#### [Records provided]
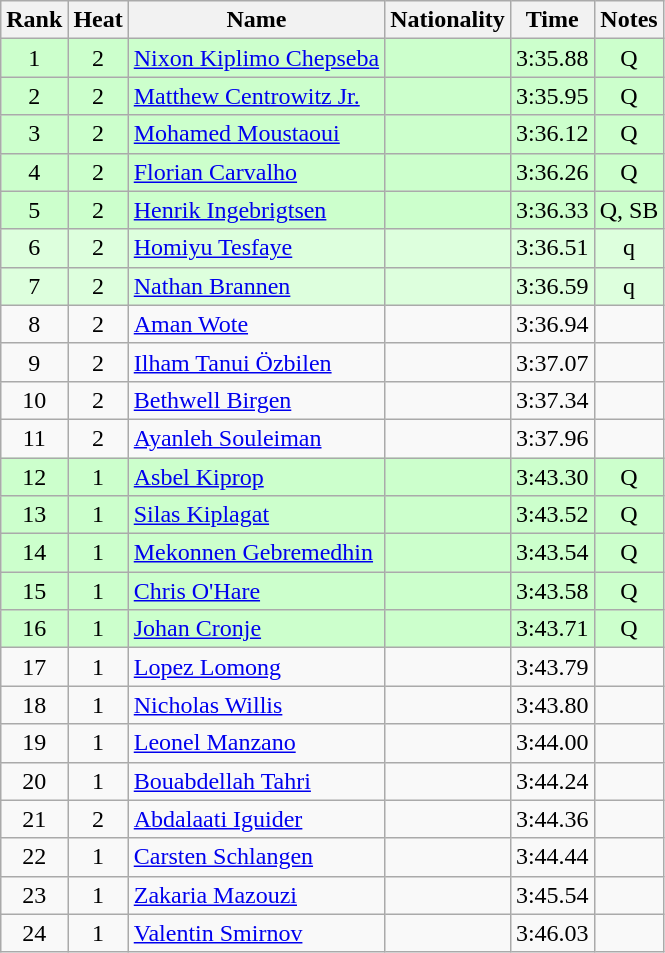
24 [34, 933]
Notes [629, 20]
3:44.44 [552, 857]
Carsten Schlangen [256, 857]
3:36.59 [552, 286]
Mekonnen Gebremedhin [256, 553]
Q, SB [629, 210]
3 [34, 134]
3:36.51 [552, 248]
23 [34, 895]
17 [34, 667]
Nicholas Willis [256, 705]
3:45.54 [552, 895]
Florian Carvalho [256, 172]
7 [34, 286]
3:35.88 [552, 58]
Nathan Brannen [256, 286]
3:37.07 [552, 362]
3:36.12 [552, 134]
18 [34, 705]
Mohamed Moustaoui [256, 134]
Nationality [448, 20]
Henrik Ingebrigtsen [256, 210]
3:36.26 [552, 172]
8 [34, 324]
22 [34, 857]
Matthew Centrowitz Jr. [256, 96]
10 [34, 400]
3:44.24 [552, 781]
15 [34, 591]
3:43.54 [552, 553]
3:44.36 [552, 819]
Leonel Manzano [256, 743]
3:37.34 [552, 400]
3:43.30 [552, 477]
Bethwell Birgen [256, 400]
11 [34, 438]
3:36.94 [552, 324]
3:36.33 [552, 210]
Rank [34, 20]
Lopez Lomong [256, 667]
5 [34, 210]
3:46.03 [552, 933]
Valentin Smirnov [256, 933]
3:43.71 [552, 629]
3:43.58 [552, 591]
6 [34, 248]
9 [34, 362]
Aman Wote [256, 324]
Ilham Tanui Özbilen [256, 362]
Johan Cronje [256, 629]
Homiyu Tesfaye [256, 248]
Bouabdellah Tahri [256, 781]
16 [34, 629]
Nixon Kiplimo Chepseba [256, 58]
3:43.80 [552, 705]
13 [34, 515]
Abdalaati Iguider [256, 819]
Time [552, 20]
3:37.96 [552, 438]
Asbel Kiprop [256, 477]
4 [34, 172]
12 [34, 477]
3:44.00 [552, 743]
Heat [98, 20]
3:35.95 [552, 96]
3:43.79 [552, 667]
Name [256, 20]
3:43.52 [552, 515]
20 [34, 781]
19 [34, 743]
Zakaria Mazouzi [256, 895]
21 [34, 819]
14 [34, 553]
Silas Kiplagat [256, 515]
Chris O'Hare [256, 591]
Ayanleh Souleiman [256, 438]
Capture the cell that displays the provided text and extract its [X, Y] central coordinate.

#### [The request]
Reproduce the material above verbatim, line for line, omitting the picture.

#### [Full output]
24 [34, 933]
Notes [629, 20]
3:44.44 [552, 857]
Carsten Schlangen [256, 857]
3:36.59 [552, 286]
Mekonnen Gebremedhin [256, 553]
Q, SB [629, 210]
3 [34, 134]
3:36.51 [552, 248]
23 [34, 895]
17 [34, 667]
Nicholas Willis [256, 705]
3:45.54 [552, 895]
Florian Carvalho [256, 172]
7 [34, 286]
3:35.88 [552, 58]
Nathan Brannen [256, 286]
3:37.07 [552, 362]
3:36.12 [552, 134]
18 [34, 705]
Mohamed Moustaoui [256, 134]
Nationality [448, 20]
Henrik Ingebrigtsen [256, 210]
3:36.26 [552, 172]
8 [34, 324]
22 [34, 857]
Matthew Centrowitz Jr. [256, 96]
10 [34, 400]
3:44.24 [552, 781]
15 [34, 591]
3:43.54 [552, 553]
3:44.36 [552, 819]
Leonel Manzano [256, 743]
3:37.34 [552, 400]
3:43.30 [552, 477]
Bethwell Birgen [256, 400]
11 [34, 438]
3:36.94 [552, 324]
3:36.33 [552, 210]
Rank [34, 20]
Lopez Lomong [256, 667]
5 [34, 210]
3:46.03 [552, 933]
Valentin Smirnov [256, 933]
3:43.71 [552, 629]
3:43.58 [552, 591]
6 [34, 248]
9 [34, 362]
Aman Wote [256, 324]
Ilham Tanui Özbilen [256, 362]
Johan Cronje [256, 629]
Homiyu Tesfaye [256, 248]
Bouabdellah Tahri [256, 781]
16 [34, 629]
Nixon Kiplimo Chepseba [256, 58]
3:43.80 [552, 705]
13 [34, 515]
Abdalaati Iguider [256, 819]
Time [552, 20]
3:37.96 [552, 438]
Asbel Kiprop [256, 477]
4 [34, 172]
12 [34, 477]
3:44.00 [552, 743]
Heat [98, 20]
3:35.95 [552, 96]
3:43.79 [552, 667]
Name [256, 20]
3:43.52 [552, 515]
20 [34, 781]
19 [34, 743]
Zakaria Mazouzi [256, 895]
21 [34, 819]
14 [34, 553]
Silas Kiplagat [256, 515]
Chris O'Hare [256, 591]
Ayanleh Souleiman [256, 438]
Capture the cell that displays the provided text and extract its [X, Y] central coordinate.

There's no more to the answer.